----- Data excerpts -----

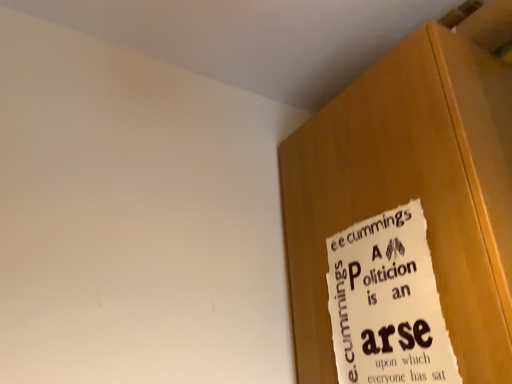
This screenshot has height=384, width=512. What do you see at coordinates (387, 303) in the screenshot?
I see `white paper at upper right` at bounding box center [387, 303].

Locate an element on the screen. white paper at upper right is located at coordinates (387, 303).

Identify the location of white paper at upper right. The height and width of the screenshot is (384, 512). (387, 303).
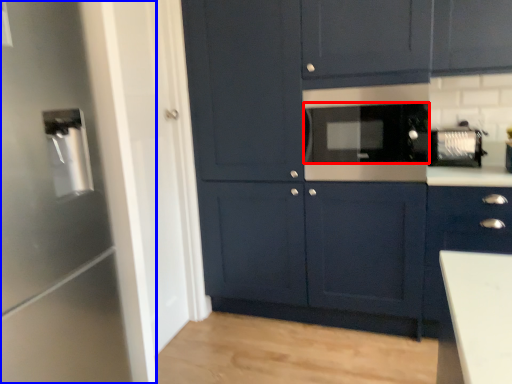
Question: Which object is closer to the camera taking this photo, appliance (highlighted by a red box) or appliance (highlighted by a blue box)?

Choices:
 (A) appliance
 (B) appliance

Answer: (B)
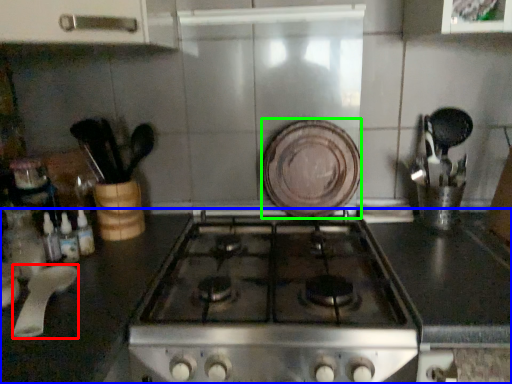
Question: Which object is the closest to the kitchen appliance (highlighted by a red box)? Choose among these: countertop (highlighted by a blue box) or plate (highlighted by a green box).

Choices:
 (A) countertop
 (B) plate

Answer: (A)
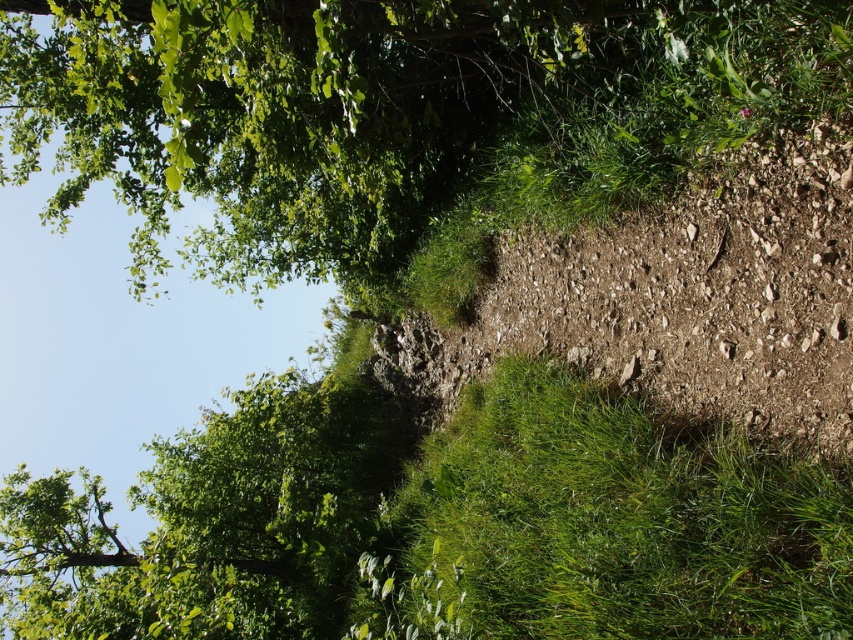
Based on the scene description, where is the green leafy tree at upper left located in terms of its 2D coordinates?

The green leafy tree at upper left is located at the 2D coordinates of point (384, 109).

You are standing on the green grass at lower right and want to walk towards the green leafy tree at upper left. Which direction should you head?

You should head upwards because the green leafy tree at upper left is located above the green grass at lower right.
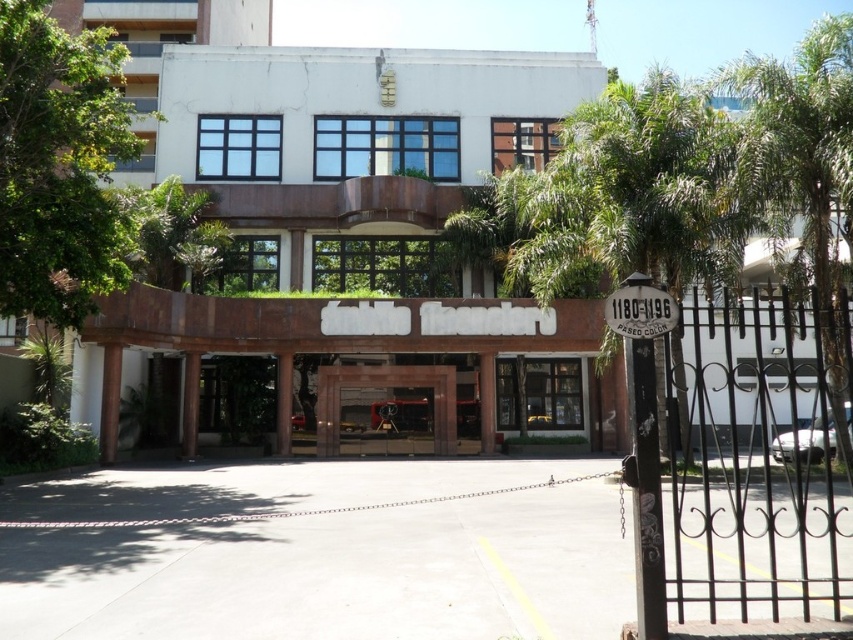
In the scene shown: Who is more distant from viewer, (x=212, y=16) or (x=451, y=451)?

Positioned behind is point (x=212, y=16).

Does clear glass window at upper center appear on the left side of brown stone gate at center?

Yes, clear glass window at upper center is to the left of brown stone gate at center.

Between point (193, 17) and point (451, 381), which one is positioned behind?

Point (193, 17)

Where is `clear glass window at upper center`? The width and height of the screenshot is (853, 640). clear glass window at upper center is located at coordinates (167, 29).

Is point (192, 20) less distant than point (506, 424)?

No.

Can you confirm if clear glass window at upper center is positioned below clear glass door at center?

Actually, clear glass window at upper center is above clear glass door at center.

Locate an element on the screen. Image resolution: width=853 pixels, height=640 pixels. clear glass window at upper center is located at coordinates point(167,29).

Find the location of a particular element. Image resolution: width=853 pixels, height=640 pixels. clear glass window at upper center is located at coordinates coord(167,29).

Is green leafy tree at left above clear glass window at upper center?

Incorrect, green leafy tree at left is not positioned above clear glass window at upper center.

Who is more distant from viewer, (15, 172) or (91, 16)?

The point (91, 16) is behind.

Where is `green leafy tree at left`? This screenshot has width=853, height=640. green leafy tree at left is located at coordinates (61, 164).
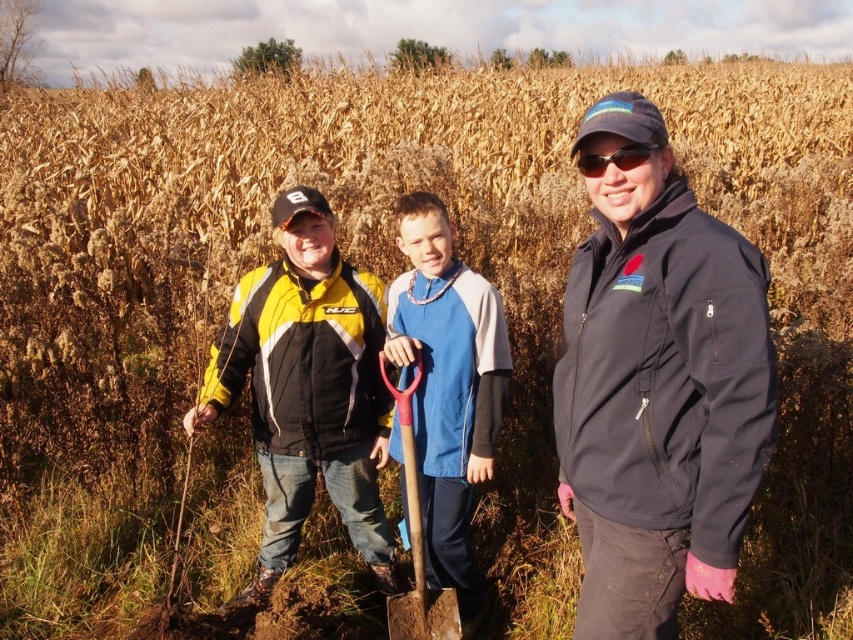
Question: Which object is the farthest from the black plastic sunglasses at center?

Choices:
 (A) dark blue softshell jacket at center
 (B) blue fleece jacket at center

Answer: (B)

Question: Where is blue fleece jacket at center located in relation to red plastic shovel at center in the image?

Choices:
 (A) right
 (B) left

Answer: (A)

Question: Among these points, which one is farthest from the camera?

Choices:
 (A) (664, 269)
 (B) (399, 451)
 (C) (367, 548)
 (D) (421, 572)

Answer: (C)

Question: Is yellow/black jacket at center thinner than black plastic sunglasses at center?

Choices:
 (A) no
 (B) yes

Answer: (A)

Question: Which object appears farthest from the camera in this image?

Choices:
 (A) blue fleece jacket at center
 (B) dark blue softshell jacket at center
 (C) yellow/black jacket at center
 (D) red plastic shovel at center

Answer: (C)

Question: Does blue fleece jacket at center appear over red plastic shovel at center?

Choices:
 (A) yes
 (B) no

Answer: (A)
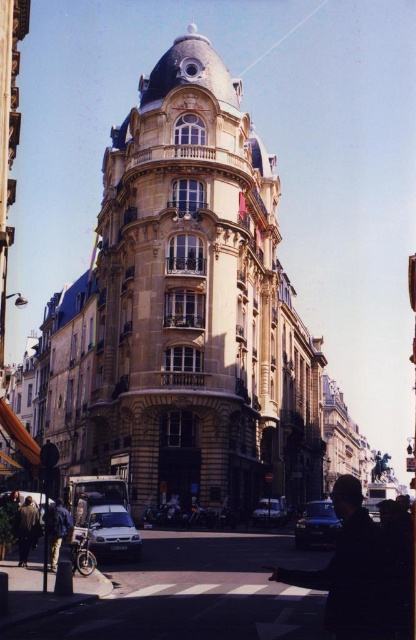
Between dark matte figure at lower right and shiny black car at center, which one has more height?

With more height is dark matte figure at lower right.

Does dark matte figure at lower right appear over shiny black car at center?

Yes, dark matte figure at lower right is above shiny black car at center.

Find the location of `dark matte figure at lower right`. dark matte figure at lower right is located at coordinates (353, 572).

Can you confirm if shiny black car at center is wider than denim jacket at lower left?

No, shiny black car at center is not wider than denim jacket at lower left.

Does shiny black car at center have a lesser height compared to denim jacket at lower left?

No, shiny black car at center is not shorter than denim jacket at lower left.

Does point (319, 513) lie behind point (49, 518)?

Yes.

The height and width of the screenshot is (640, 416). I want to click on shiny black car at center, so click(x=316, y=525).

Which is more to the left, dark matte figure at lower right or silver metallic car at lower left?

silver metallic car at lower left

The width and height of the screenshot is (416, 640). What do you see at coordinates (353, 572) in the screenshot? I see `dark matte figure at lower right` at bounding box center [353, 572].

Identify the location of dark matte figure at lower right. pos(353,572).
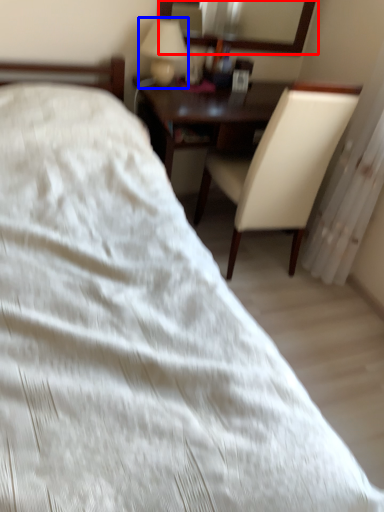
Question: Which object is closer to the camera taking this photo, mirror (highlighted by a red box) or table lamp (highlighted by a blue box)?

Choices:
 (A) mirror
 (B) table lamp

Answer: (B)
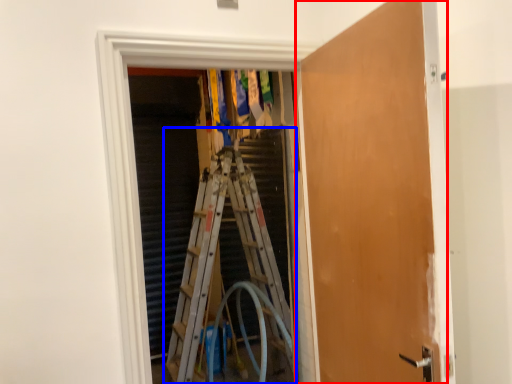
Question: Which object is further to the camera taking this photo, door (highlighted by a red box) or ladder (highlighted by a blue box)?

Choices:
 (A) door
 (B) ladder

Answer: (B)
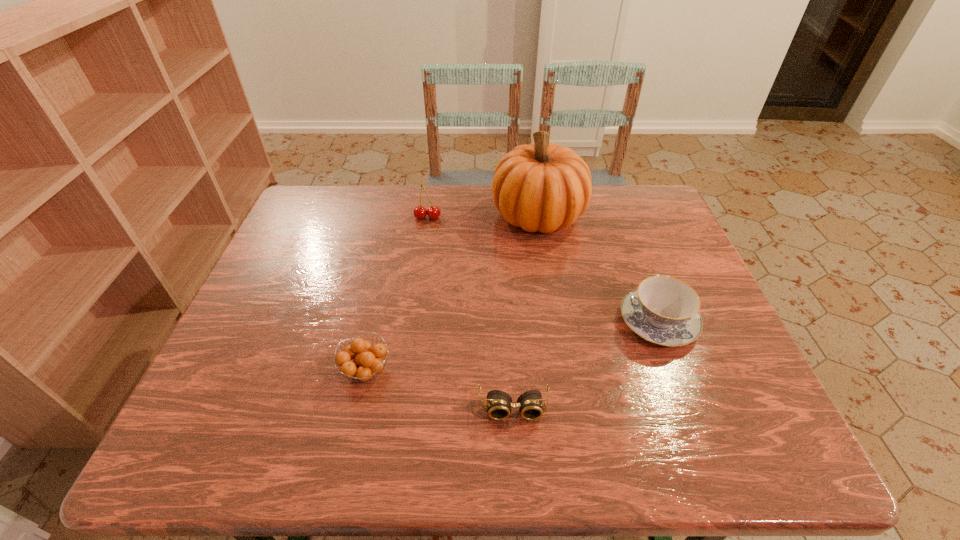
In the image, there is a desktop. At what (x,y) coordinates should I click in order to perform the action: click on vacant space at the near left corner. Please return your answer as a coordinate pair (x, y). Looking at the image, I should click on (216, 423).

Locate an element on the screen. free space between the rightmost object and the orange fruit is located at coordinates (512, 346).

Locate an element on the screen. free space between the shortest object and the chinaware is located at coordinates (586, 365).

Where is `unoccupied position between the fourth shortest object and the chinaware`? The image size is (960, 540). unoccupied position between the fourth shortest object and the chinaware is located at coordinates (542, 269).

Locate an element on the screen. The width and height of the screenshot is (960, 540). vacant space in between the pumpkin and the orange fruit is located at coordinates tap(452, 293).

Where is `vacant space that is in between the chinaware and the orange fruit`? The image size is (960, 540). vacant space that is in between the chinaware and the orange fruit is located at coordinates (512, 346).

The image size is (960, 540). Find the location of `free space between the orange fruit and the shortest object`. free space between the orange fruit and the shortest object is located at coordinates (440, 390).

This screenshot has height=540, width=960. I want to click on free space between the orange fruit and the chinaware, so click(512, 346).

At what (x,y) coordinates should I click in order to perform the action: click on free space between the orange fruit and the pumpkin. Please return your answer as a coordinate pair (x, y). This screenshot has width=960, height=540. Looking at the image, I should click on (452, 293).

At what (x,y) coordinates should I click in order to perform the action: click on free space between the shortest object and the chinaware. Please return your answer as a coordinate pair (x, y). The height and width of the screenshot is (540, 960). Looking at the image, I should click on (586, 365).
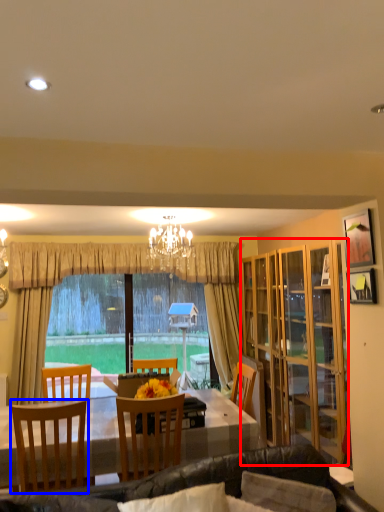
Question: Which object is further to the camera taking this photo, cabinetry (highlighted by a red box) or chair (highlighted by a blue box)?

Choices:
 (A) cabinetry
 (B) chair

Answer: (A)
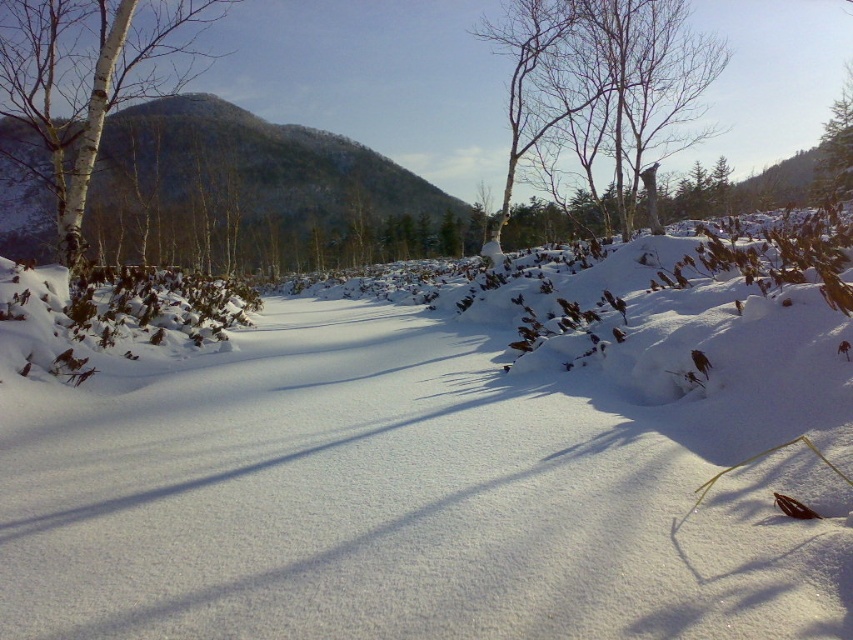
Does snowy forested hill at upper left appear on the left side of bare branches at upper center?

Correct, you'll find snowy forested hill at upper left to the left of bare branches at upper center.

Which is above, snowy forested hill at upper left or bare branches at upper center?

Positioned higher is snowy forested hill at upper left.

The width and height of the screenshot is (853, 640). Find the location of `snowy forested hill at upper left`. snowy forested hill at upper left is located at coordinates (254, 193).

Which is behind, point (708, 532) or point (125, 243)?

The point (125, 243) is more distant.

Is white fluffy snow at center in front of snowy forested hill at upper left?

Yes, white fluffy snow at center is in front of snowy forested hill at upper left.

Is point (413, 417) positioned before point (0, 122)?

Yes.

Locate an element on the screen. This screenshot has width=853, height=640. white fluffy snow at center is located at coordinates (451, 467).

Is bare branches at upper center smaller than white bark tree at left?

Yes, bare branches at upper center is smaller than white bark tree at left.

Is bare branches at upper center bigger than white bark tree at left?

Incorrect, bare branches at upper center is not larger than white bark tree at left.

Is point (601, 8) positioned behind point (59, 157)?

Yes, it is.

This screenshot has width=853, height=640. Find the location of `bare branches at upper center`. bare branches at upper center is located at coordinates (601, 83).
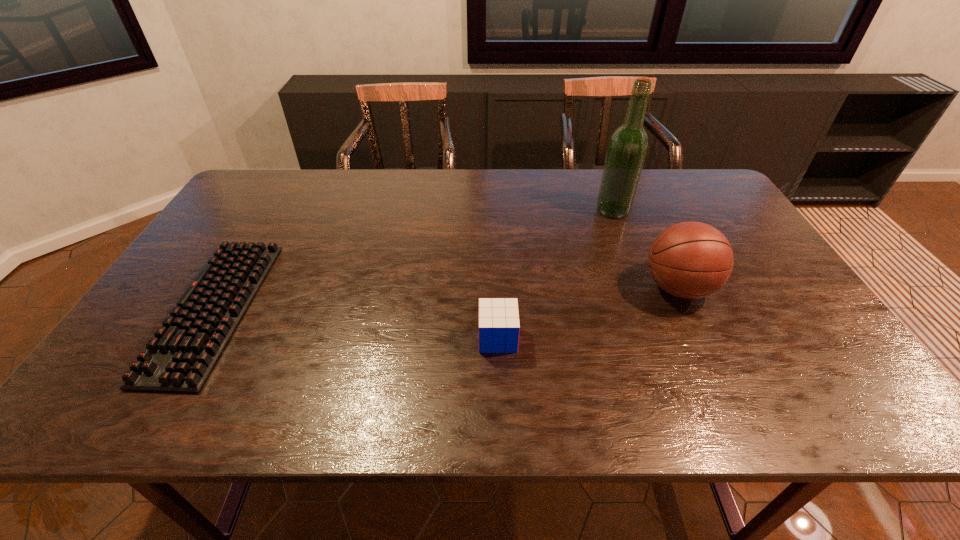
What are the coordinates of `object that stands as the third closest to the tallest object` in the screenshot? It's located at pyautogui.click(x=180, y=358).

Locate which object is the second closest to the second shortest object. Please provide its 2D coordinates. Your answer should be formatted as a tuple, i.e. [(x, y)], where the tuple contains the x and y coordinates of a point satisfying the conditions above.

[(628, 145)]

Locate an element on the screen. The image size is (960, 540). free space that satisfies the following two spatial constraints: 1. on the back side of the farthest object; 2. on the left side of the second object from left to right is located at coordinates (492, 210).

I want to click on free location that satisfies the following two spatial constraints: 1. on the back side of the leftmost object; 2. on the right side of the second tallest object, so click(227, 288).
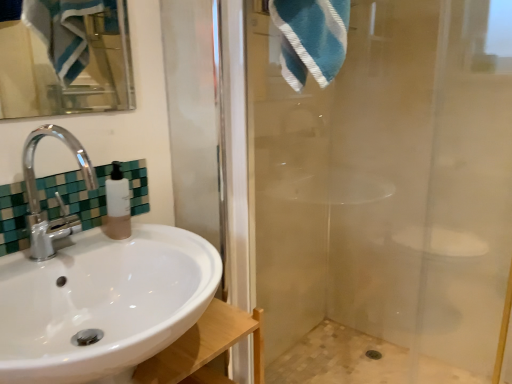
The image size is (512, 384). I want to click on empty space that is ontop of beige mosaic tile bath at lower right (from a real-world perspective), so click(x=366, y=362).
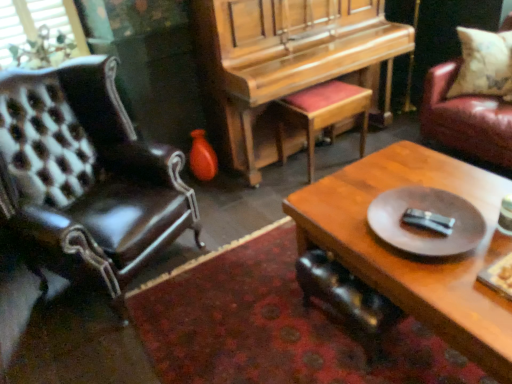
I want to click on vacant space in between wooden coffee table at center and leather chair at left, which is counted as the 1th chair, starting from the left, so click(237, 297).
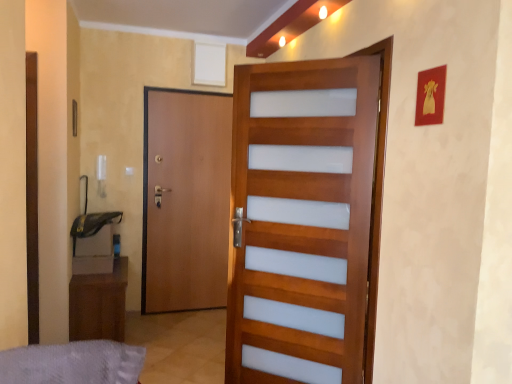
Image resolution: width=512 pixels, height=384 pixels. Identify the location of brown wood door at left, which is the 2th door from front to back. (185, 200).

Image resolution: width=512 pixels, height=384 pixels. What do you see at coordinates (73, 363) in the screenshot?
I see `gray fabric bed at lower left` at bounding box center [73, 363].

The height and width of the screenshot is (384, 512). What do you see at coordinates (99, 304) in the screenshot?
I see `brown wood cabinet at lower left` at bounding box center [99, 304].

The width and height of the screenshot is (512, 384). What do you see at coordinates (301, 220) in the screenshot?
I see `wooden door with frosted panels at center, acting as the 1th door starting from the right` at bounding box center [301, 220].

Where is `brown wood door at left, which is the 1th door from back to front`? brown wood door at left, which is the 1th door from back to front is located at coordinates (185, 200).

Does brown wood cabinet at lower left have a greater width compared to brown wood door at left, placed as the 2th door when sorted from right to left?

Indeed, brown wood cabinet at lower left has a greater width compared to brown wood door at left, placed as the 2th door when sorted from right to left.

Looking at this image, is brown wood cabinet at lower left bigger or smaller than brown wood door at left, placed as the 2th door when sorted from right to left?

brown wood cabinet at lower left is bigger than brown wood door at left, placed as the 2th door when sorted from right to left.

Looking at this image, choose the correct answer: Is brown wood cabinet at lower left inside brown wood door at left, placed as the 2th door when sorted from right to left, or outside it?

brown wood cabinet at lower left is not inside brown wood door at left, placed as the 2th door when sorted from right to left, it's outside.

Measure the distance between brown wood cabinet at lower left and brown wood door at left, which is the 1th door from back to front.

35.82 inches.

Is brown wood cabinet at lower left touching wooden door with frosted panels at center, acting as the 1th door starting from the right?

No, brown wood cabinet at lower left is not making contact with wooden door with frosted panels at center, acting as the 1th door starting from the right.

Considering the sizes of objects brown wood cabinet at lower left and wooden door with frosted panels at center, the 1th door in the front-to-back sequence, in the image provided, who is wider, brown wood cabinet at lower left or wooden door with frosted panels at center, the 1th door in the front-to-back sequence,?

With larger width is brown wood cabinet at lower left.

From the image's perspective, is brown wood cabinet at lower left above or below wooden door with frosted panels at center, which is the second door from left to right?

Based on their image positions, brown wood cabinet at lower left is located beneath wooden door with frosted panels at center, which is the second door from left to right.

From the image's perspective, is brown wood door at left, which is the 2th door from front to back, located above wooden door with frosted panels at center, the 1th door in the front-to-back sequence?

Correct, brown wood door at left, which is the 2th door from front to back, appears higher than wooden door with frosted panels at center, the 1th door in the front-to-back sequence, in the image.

-----

Output the items from the line with "Locate an element on the screen. Image" to the line with "Find the location of a", copying each line as it stands.

## Solution to the exercise
Locate an element on the screen. Image resolution: width=853 pixels, height=640 pixels. clear glass window at upper center is located at coordinates point(167,29).

Find the location of a particular element. Image resolution: width=853 pixels, height=640 pixels. clear glass window at upper center is located at coordinates coord(167,29).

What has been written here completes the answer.